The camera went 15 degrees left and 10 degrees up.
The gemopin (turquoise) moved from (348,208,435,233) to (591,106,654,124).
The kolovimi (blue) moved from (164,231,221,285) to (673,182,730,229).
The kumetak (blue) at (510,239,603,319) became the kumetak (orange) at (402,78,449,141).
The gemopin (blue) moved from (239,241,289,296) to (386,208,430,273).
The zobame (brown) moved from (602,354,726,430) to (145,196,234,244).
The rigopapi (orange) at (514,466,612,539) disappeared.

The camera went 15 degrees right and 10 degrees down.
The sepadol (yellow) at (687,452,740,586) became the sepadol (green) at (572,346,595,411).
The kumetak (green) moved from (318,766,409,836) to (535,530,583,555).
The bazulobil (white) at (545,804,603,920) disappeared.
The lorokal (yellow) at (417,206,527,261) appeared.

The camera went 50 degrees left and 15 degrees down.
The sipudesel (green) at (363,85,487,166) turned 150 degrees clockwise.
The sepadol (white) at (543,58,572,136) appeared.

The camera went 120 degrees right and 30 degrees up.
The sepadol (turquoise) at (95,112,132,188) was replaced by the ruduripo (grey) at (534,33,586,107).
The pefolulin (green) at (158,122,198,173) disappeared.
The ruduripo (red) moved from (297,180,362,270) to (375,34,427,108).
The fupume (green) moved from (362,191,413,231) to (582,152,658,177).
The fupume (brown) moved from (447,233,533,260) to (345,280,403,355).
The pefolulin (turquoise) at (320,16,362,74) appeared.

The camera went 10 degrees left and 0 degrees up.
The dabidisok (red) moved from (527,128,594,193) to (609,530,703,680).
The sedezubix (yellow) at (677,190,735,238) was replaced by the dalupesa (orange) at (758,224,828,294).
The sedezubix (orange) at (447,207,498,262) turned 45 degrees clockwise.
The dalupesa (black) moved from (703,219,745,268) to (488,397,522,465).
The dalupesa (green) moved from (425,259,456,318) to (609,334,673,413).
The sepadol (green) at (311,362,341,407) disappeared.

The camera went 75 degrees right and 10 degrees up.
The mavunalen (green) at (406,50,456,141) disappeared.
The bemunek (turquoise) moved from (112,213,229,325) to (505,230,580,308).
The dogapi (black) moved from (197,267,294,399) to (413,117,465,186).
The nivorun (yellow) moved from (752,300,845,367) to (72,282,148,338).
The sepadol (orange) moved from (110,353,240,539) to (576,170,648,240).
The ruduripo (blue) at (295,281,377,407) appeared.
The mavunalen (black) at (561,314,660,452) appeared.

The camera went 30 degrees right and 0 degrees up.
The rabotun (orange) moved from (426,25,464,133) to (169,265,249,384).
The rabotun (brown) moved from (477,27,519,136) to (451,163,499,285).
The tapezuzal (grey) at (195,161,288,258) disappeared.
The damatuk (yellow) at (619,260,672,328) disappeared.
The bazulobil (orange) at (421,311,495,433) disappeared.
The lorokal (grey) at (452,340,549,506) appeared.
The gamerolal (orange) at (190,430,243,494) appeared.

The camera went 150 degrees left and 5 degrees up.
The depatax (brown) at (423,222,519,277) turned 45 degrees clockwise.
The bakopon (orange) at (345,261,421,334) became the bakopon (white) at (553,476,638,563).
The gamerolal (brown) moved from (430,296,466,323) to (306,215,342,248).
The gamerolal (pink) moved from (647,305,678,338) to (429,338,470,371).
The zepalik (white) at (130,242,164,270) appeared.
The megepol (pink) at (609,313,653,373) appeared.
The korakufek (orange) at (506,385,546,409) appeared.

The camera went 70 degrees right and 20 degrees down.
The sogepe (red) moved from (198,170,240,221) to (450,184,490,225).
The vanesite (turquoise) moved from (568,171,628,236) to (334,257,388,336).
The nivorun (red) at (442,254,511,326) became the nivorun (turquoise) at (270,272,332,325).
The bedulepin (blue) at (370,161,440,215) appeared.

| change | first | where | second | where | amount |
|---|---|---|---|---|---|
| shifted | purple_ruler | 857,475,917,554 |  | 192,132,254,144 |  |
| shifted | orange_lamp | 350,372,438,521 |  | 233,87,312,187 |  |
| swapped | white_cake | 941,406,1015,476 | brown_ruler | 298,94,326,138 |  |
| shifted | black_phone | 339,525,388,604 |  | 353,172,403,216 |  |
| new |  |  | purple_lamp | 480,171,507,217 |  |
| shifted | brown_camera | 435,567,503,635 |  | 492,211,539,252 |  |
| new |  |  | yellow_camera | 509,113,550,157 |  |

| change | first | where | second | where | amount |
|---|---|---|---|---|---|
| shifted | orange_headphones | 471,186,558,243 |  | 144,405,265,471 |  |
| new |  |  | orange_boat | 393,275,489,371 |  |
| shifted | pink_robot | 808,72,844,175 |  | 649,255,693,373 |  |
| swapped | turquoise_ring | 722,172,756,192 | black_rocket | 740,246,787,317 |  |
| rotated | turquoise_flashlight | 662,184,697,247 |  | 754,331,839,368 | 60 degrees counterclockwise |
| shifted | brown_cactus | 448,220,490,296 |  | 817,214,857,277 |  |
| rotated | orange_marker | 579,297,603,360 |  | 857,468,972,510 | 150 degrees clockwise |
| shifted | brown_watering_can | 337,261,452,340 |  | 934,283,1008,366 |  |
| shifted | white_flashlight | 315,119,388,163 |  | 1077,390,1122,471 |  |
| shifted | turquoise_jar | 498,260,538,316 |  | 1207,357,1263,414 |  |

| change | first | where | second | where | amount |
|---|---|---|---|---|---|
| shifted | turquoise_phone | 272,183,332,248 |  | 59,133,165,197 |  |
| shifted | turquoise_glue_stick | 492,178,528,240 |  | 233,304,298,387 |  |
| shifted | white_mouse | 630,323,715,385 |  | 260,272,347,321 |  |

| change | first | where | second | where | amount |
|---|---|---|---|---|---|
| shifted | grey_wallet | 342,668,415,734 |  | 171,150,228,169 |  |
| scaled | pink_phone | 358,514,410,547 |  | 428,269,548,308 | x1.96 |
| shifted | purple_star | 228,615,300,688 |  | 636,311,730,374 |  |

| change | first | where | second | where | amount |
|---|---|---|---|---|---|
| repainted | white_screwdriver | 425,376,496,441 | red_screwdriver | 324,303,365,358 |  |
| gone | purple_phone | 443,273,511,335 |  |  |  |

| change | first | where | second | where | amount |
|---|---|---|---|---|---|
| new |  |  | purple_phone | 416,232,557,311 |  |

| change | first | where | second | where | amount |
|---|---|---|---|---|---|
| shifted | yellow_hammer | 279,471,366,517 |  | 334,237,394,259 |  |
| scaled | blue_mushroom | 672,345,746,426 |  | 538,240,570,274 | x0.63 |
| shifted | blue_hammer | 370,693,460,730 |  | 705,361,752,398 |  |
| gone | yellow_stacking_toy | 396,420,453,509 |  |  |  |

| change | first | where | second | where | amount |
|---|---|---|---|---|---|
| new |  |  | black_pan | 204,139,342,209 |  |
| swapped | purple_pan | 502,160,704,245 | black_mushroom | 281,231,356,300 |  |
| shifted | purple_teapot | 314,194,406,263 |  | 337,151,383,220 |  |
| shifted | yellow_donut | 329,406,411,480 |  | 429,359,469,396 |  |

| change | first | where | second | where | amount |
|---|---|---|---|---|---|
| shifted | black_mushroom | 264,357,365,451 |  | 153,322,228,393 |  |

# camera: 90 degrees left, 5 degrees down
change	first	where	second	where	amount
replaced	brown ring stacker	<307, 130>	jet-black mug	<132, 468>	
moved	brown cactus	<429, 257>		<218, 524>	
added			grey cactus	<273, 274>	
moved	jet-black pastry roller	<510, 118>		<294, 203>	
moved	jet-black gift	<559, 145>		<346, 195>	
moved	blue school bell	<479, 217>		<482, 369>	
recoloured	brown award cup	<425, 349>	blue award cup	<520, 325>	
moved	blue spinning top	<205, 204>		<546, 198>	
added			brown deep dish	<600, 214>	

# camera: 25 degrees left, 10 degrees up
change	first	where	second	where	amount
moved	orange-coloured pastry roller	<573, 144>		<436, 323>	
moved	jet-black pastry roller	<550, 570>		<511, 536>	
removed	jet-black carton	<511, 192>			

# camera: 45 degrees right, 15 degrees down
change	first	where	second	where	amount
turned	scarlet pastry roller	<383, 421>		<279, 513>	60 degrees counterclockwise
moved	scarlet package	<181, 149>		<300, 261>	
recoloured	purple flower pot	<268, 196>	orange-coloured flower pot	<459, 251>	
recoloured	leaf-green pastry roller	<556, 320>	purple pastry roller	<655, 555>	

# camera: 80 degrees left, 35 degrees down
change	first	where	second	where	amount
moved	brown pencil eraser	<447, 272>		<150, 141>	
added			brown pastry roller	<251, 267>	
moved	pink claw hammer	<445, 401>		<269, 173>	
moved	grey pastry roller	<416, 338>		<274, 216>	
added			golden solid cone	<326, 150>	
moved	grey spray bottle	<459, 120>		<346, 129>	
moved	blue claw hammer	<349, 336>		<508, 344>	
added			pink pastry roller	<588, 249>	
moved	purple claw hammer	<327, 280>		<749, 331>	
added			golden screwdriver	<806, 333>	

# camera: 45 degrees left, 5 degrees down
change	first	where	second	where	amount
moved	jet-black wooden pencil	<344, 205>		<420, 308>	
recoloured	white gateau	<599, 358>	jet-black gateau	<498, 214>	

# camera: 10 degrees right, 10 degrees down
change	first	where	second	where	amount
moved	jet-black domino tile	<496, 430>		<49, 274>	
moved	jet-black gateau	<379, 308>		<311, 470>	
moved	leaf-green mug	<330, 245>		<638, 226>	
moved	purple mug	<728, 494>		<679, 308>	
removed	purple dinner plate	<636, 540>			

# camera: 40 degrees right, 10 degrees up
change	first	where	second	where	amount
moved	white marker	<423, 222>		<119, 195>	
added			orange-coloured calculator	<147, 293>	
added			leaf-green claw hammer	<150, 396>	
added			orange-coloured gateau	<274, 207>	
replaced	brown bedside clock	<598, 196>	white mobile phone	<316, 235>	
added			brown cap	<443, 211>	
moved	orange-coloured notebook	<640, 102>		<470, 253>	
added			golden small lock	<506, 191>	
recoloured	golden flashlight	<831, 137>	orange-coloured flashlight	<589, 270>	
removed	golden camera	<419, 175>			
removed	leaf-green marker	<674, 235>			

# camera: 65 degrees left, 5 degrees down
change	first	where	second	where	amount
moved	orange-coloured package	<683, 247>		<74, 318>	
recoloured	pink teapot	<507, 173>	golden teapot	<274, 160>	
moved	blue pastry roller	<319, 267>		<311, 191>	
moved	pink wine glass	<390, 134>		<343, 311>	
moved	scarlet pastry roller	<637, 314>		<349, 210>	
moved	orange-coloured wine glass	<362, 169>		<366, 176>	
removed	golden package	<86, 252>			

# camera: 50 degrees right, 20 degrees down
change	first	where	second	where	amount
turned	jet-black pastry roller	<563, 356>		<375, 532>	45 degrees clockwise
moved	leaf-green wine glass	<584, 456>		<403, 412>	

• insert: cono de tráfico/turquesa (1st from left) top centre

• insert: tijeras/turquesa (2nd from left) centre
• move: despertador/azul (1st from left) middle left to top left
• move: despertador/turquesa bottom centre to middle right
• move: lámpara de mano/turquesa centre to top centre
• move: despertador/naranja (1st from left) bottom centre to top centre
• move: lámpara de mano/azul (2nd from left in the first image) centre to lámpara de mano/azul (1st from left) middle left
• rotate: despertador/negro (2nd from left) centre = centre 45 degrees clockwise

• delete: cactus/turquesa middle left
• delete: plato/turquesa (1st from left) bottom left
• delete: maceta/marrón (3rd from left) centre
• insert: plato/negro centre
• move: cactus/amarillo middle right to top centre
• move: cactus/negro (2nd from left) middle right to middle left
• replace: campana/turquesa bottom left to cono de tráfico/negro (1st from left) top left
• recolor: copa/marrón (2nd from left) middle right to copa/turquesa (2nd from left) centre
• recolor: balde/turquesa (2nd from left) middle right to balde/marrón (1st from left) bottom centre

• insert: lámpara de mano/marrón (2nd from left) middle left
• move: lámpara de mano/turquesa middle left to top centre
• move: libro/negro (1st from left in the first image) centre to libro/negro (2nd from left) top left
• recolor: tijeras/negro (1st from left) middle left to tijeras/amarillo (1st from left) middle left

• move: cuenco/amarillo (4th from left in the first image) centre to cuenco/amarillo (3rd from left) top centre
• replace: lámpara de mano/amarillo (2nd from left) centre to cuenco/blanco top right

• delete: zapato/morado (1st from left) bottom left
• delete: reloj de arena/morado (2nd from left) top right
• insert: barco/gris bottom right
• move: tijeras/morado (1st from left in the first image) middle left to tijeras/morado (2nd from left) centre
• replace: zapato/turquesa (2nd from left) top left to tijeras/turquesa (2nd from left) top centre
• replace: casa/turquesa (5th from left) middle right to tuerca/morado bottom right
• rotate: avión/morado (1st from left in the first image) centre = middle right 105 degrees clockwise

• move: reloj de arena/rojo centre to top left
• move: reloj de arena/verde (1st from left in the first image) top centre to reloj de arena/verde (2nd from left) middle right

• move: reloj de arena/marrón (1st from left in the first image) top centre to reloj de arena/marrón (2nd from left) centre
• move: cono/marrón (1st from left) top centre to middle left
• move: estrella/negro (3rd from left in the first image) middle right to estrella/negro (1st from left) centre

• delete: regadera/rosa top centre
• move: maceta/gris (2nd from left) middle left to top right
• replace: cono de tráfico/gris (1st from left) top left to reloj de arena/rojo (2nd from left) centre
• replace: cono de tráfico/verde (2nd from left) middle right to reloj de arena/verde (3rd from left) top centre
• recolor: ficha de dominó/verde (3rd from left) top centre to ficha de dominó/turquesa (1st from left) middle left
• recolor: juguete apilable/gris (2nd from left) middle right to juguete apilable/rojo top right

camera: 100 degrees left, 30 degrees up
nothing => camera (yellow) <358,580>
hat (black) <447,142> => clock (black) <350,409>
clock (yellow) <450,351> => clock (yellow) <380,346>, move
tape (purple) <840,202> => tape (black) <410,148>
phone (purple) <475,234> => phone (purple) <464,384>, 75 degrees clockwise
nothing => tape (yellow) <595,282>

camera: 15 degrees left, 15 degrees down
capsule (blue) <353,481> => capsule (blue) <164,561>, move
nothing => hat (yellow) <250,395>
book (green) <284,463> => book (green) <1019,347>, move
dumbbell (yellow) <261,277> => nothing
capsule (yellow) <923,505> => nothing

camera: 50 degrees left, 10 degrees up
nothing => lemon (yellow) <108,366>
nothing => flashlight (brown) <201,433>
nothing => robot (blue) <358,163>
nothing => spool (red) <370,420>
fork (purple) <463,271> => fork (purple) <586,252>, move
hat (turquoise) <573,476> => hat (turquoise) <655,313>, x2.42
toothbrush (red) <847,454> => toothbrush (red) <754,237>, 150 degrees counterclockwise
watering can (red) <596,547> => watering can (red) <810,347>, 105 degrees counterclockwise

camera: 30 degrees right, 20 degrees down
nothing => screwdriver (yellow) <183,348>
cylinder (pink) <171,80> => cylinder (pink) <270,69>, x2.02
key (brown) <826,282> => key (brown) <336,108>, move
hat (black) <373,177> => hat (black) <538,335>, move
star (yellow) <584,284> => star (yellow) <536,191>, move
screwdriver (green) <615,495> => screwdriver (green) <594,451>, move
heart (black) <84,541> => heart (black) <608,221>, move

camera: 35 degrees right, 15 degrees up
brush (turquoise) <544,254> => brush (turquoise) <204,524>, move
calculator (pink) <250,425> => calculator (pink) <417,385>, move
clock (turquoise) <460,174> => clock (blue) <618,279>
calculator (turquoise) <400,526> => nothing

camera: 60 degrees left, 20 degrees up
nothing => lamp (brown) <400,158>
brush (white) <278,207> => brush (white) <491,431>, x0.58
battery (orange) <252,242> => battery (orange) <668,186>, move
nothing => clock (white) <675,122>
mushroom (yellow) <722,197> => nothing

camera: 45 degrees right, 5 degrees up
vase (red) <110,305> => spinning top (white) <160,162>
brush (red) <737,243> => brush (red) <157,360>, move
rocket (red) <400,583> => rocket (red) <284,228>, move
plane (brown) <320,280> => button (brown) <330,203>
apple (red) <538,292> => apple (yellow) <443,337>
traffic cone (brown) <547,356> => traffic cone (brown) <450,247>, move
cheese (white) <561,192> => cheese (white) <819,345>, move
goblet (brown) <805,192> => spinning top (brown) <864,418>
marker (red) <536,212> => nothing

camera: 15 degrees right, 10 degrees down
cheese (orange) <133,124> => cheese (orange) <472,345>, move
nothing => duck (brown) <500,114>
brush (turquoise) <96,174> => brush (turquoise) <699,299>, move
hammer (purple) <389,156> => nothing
________
Word for word, repeat the data from its first line through the line with "The kumetak (blue)", including both of those lines and no others.

- _EXPECTED ANSWER_:
The camera went 15 degrees left and 10 degrees up.
The gemopin (turquoise) moved from (348,208,435,233) to (591,106,654,124).
The kolovimi (blue) moved from (164,231,221,285) to (673,182,730,229).
The kumetak (blue) at (510,239,603,319) became the kumetak (orange) at (402,78,449,141).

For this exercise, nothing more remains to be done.